═════ RECORDS SUPPLIED ═════

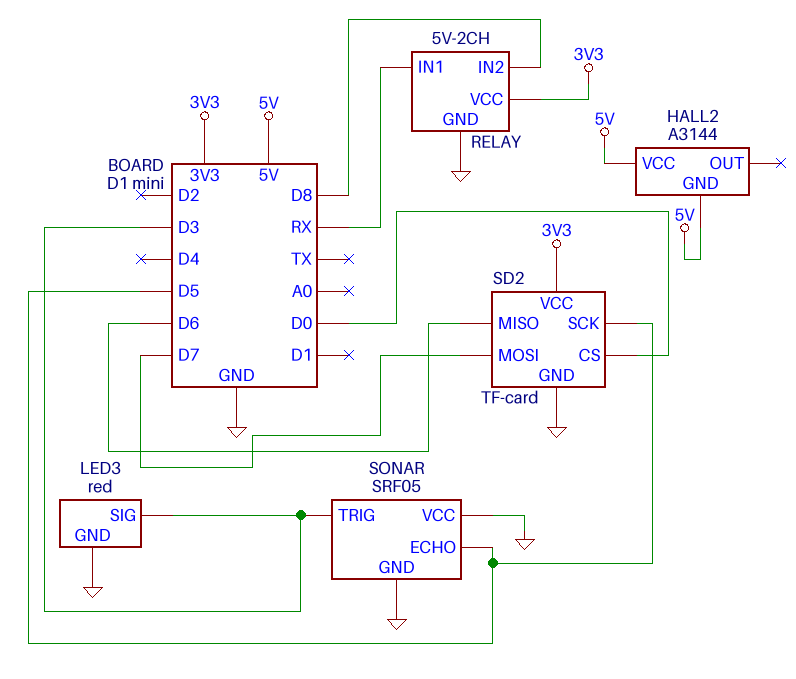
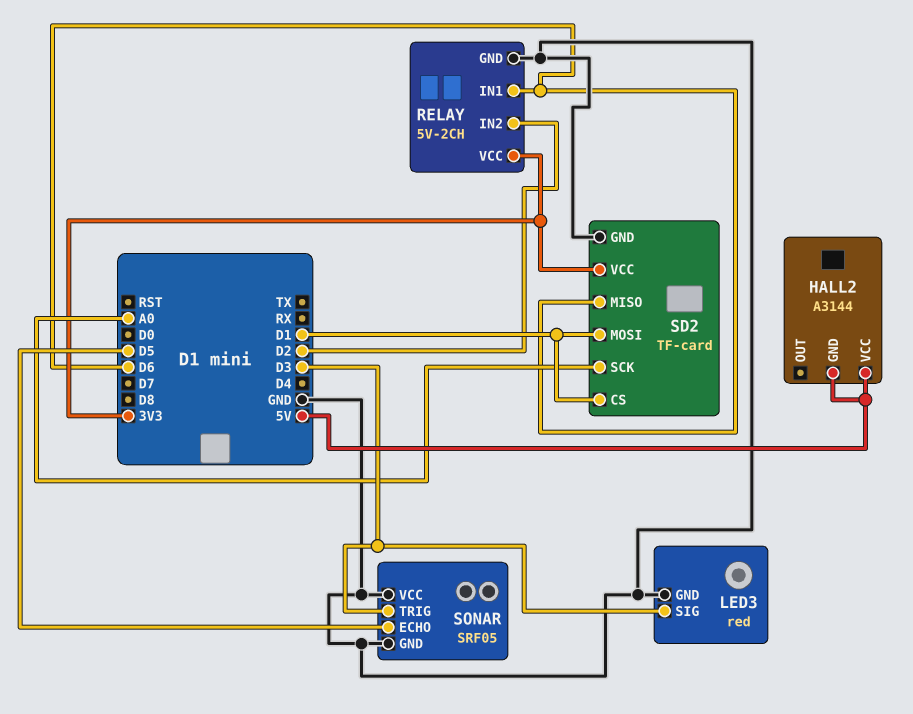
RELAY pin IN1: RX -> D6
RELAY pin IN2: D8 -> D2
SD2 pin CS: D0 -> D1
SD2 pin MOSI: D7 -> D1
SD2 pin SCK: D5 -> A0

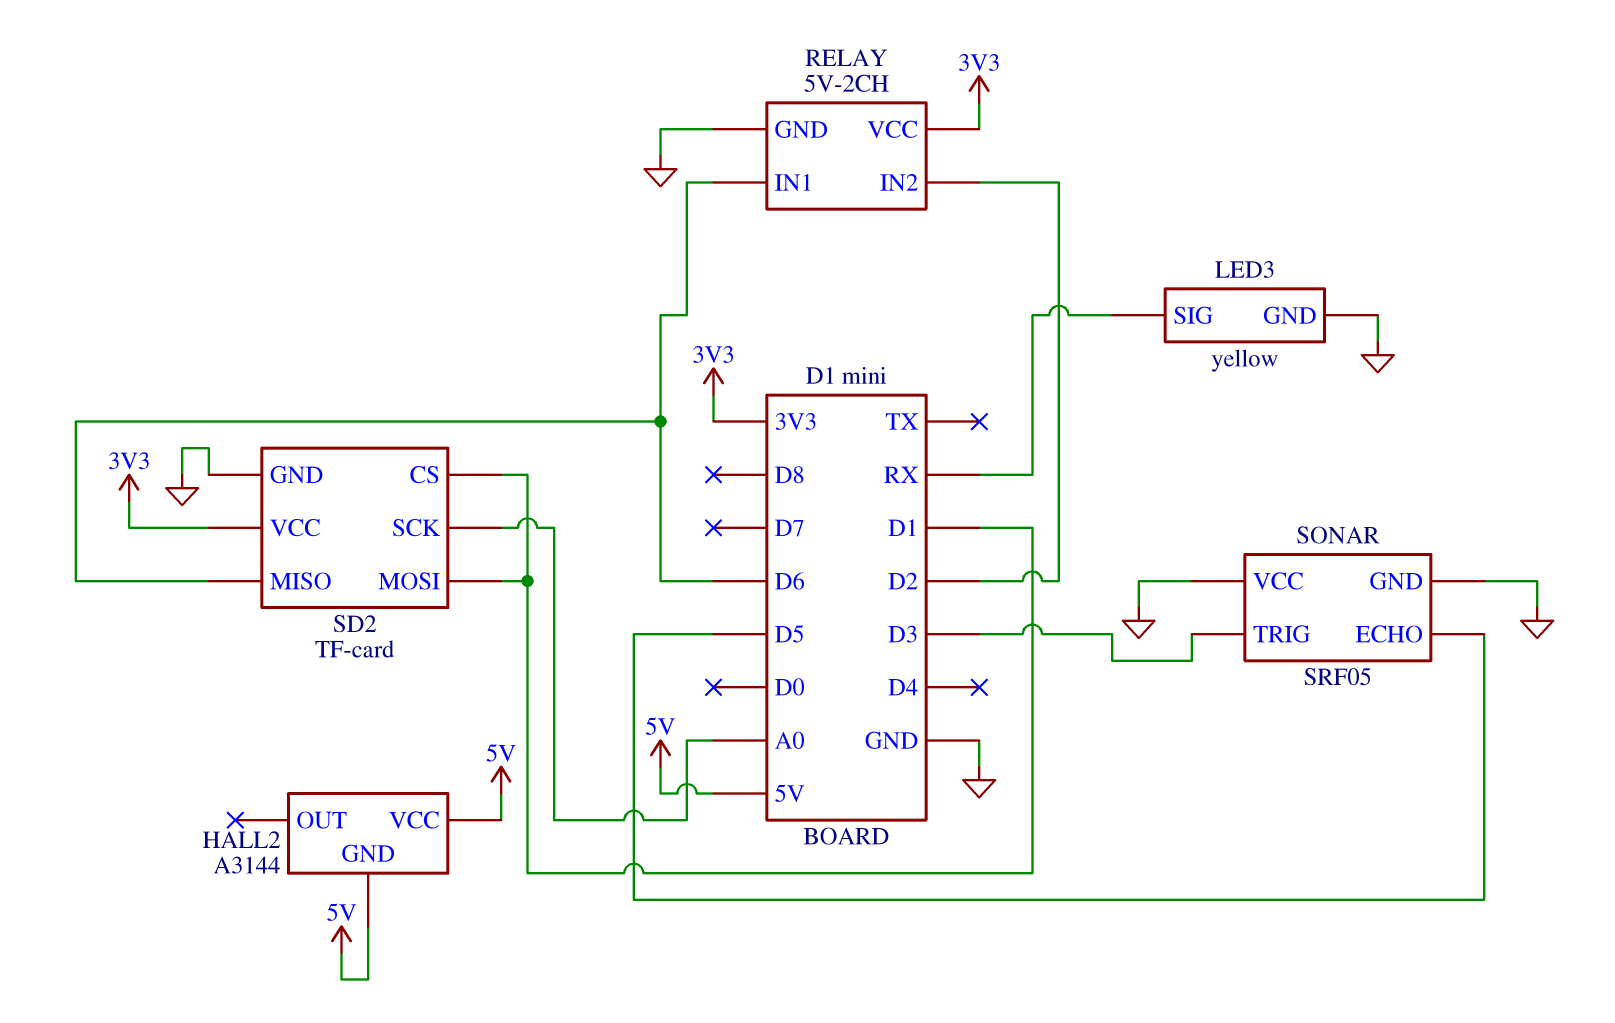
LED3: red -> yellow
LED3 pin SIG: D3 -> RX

═════

__PROBLEM__: Every line holding the word "RELAY" should be copied out of the records above.

__ANSWER SPACE__:
RELAY pin IN1: RX -> D6
RELAY pin IN2: D8 -> D2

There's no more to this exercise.